Action item - Give again, exactly and only, the lines running from the one with "red bowling pin" to the end of the material below; leave out pictures.

= = = = = = =

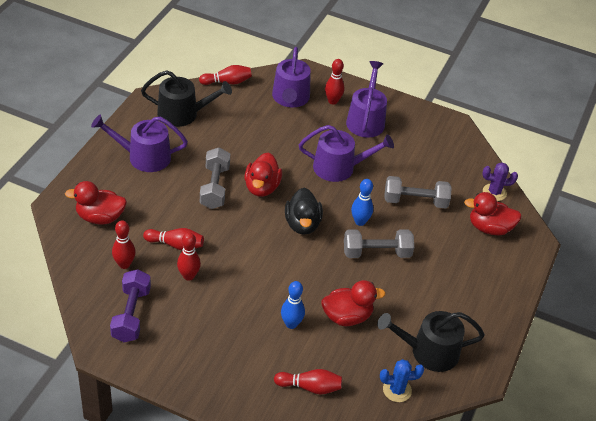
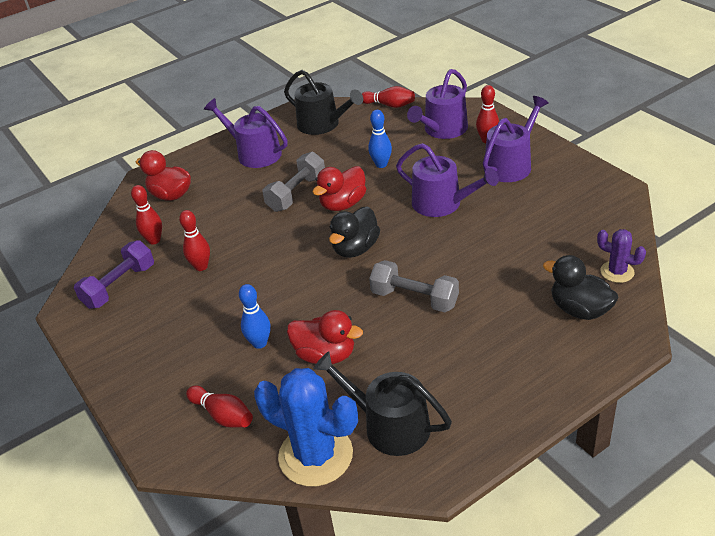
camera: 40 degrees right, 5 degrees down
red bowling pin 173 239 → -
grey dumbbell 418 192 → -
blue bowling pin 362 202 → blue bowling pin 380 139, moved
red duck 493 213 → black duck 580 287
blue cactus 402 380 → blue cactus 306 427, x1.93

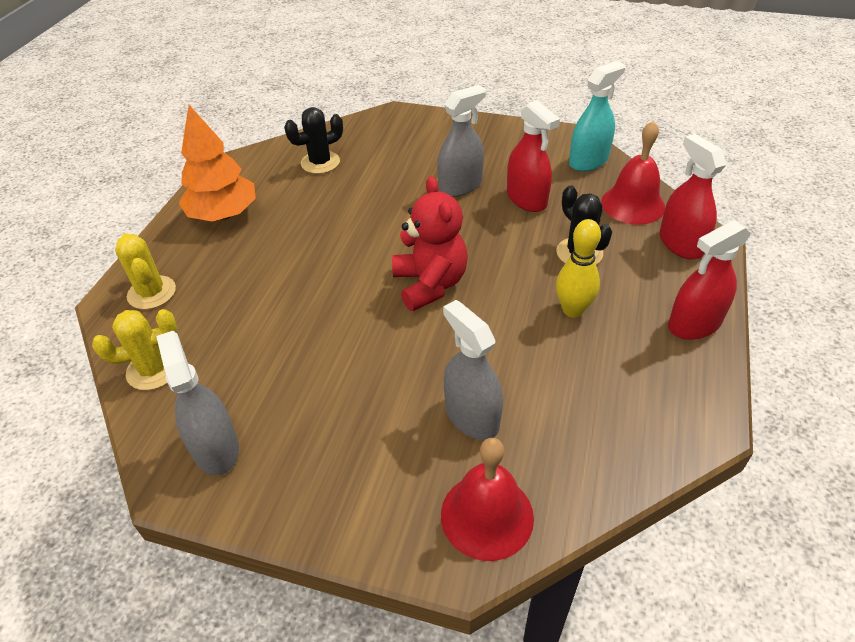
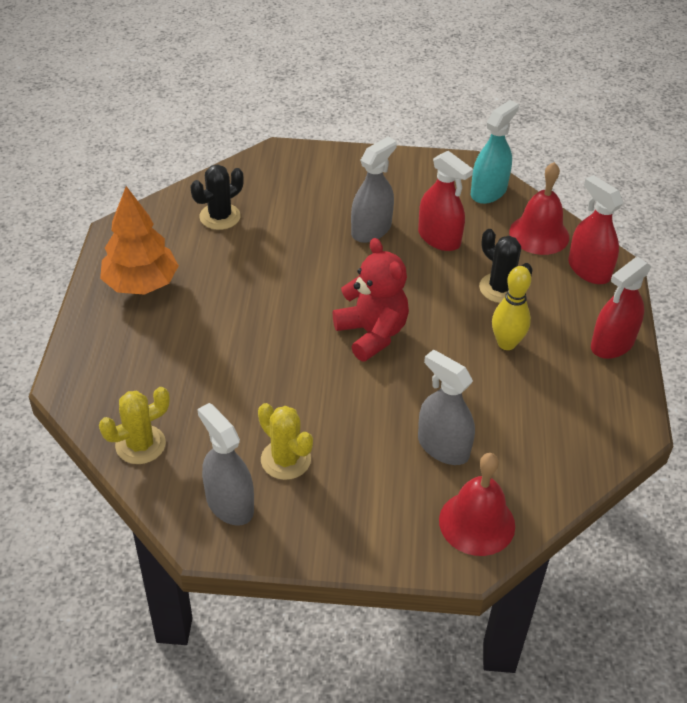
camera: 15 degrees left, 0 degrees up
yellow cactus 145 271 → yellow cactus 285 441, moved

= = = = = = =

Answer to this task -
red bowling pin 173 239 → -
grey dumbbell 418 192 → -
blue bowling pin 362 202 → blue bowling pin 380 139, moved
red duck 493 213 → black duck 580 287
blue cactus 402 380 → blue cactus 306 427, x1.93

camera: 15 degrees left, 0 degrees up
yellow cactus 145 271 → yellow cactus 285 441, moved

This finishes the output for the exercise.